━━━━━ DATA EXTRACTS

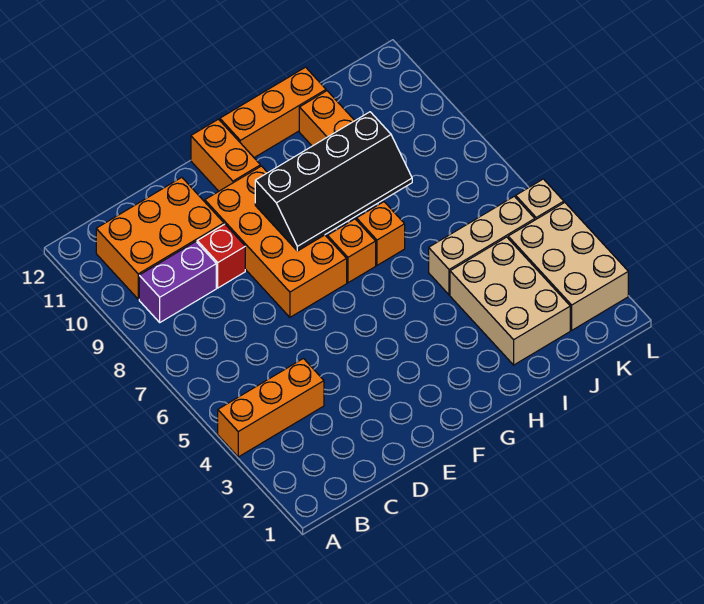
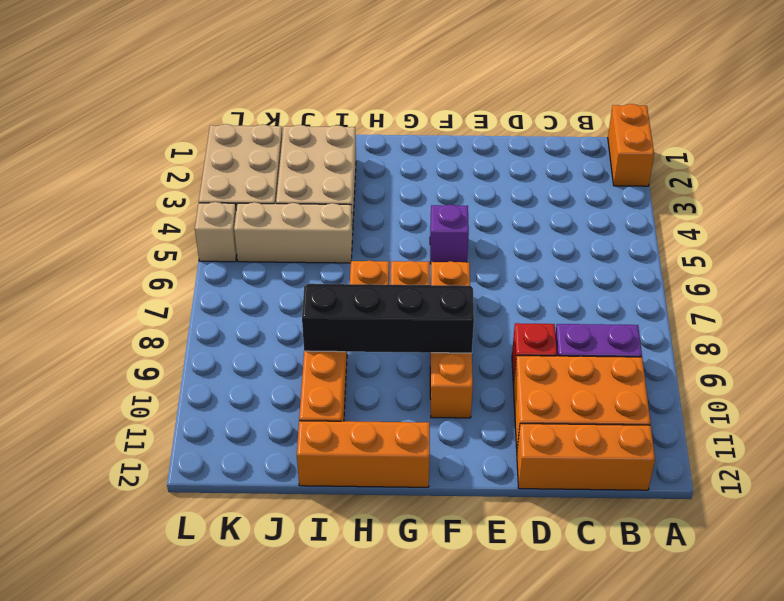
orange brick A4:C4 level 1 -> orange brick B12:D12 level 1
orange brick E7:F10 level 1 -> orange brick F7:F10 level 1
none -> purple brick F5 level 1
orange brick F11:F12 level 1 -> orange brick A1:A2 level 1

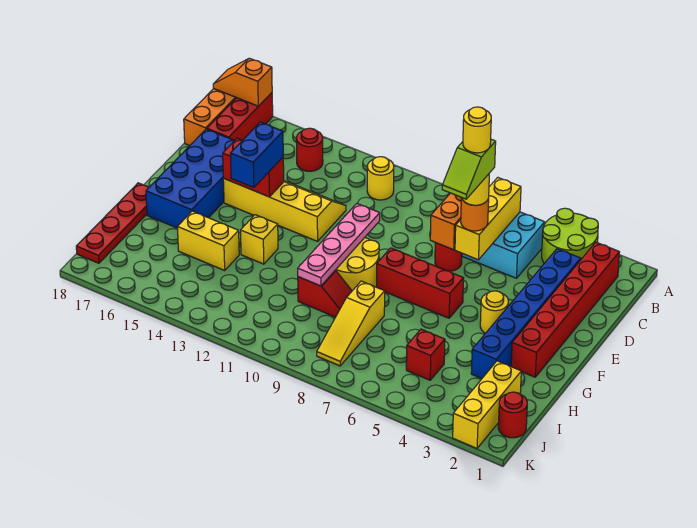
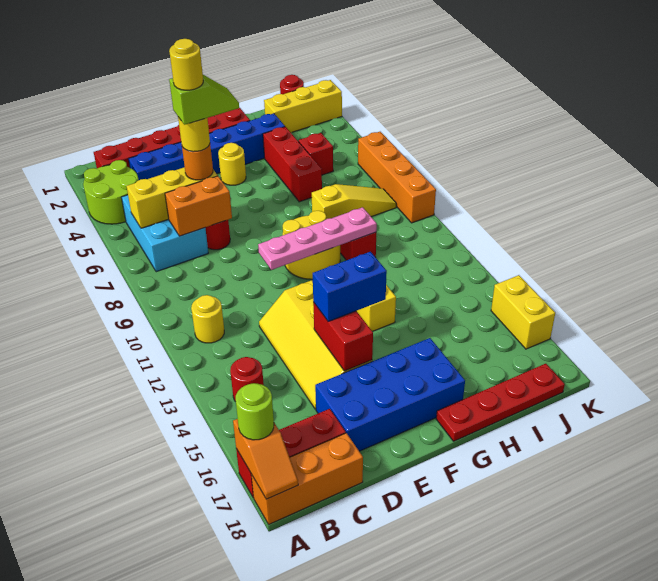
none -> lime round brick A17 level 3
red brick F6:F8 level 1 -> red brick H4:H6 level 1
yellow brick H14:H15 level 1 -> yellow brick K15:K16 level 1
none -> orange brick K6:K9 level 1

━━━━━━━━━━

### BRIEF
Please give the records above again exactly as they stand, with no pictures.

### TASK ANSWER
orange brick A4:C4 level 1 -> orange brick B12:D12 level 1
orange brick E7:F10 level 1 -> orange brick F7:F10 level 1
none -> purple brick F5 level 1
orange brick F11:F12 level 1 -> orange brick A1:A2 level 1

none -> lime round brick A17 level 3
red brick F6:F8 level 1 -> red brick H4:H6 level 1
yellow brick H14:H15 level 1 -> yellow brick K15:K16 level 1
none -> orange brick K6:K9 level 1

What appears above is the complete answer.